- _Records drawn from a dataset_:

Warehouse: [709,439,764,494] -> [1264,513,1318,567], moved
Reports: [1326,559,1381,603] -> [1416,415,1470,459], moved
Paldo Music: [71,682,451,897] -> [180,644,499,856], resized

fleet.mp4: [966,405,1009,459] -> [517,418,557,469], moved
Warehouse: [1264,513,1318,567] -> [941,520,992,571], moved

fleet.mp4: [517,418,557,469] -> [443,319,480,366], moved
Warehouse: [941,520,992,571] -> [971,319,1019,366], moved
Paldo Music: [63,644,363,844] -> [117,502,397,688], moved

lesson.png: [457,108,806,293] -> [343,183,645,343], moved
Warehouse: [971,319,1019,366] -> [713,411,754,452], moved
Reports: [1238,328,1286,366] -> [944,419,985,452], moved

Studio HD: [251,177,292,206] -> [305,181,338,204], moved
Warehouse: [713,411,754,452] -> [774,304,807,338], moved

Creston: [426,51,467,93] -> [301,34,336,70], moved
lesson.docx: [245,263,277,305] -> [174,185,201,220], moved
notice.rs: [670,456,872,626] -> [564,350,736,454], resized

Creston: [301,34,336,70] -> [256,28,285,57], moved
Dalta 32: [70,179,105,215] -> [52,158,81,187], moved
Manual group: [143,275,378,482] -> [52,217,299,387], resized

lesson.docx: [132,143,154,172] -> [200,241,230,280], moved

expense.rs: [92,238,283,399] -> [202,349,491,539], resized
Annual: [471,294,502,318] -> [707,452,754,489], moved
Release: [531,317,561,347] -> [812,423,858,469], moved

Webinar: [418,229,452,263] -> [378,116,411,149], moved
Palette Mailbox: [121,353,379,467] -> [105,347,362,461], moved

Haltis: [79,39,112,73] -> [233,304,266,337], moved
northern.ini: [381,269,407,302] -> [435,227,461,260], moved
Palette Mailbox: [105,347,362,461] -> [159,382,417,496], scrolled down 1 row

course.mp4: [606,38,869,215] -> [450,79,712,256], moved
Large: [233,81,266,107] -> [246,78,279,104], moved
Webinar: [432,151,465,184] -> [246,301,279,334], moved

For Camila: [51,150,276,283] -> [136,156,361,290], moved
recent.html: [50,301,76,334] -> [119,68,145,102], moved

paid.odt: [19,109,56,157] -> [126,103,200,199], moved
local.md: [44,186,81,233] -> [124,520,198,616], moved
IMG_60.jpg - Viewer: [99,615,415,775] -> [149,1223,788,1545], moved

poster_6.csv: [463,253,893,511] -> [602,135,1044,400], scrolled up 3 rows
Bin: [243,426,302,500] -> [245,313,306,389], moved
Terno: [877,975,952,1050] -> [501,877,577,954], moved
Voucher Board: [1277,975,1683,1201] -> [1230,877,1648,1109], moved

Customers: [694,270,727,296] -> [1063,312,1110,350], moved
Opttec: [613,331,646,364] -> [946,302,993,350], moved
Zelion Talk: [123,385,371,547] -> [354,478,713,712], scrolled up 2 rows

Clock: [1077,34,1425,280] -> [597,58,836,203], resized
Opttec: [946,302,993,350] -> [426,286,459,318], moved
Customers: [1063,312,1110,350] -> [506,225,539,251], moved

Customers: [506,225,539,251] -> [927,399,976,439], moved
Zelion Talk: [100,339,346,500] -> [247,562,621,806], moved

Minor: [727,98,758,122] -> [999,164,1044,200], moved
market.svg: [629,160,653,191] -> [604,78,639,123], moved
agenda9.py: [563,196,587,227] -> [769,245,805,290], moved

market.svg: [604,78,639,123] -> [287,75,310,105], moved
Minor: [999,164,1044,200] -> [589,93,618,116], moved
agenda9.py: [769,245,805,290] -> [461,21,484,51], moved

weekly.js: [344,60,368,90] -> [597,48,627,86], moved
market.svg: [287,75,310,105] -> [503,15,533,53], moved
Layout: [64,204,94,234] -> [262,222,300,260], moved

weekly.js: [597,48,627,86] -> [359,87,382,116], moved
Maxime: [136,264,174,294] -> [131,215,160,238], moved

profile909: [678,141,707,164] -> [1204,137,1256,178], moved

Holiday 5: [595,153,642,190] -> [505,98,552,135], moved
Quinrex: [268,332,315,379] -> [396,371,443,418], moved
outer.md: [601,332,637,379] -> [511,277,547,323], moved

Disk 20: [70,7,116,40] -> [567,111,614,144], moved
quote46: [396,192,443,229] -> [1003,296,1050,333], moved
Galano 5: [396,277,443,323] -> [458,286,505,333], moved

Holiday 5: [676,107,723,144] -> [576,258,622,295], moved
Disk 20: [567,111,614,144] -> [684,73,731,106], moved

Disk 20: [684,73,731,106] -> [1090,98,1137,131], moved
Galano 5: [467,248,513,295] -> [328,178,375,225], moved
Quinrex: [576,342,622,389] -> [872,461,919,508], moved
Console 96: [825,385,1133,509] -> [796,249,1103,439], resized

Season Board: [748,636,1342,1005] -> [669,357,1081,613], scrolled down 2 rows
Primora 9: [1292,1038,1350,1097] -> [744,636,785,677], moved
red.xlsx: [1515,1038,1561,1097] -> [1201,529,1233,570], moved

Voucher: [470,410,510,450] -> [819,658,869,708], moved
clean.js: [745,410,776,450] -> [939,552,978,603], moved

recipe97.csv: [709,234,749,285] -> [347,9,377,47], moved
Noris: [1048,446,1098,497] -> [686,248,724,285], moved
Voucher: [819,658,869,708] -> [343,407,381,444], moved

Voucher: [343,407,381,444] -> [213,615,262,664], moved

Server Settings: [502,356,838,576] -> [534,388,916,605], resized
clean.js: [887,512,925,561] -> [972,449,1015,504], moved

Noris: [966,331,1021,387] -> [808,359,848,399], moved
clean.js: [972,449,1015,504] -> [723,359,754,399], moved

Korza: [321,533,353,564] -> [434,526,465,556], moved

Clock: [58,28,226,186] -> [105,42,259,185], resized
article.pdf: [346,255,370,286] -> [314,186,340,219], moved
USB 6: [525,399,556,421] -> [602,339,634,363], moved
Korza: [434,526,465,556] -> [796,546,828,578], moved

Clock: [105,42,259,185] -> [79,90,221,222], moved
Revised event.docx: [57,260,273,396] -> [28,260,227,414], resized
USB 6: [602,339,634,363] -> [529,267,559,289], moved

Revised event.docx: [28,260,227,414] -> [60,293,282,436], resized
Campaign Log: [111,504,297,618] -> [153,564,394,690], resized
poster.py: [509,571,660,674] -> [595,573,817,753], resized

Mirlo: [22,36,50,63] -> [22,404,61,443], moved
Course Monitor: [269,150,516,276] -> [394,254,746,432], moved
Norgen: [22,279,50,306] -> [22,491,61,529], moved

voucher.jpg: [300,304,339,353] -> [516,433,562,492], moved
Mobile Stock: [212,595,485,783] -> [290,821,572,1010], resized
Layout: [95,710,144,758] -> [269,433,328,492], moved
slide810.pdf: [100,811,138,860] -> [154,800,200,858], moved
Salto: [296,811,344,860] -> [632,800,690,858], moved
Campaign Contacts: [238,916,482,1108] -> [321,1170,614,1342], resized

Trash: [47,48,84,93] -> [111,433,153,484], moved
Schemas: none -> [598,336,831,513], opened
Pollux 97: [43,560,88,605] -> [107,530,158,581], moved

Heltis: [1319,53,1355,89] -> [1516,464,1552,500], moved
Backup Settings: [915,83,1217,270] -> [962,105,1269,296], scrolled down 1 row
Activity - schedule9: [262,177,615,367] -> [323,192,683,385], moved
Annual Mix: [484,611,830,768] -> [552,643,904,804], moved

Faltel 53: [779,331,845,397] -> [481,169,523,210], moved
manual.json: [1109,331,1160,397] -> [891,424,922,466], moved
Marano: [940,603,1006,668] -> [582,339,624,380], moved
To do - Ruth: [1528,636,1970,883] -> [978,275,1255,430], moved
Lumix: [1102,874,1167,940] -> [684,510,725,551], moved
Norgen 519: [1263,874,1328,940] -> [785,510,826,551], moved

- _Prompt_:
Repeat each line of the data above, exactly as it appears, from the first through the line that contains "fleet.mp4: [966,405,1009,459] ->".

- _Answer area_:
Warehouse: [709,439,764,494] -> [1264,513,1318,567], moved
Reports: [1326,559,1381,603] -> [1416,415,1470,459], moved
Paldo Music: [71,682,451,897] -> [180,644,499,856], resized

fleet.mp4: [966,405,1009,459] -> [517,418,557,469], moved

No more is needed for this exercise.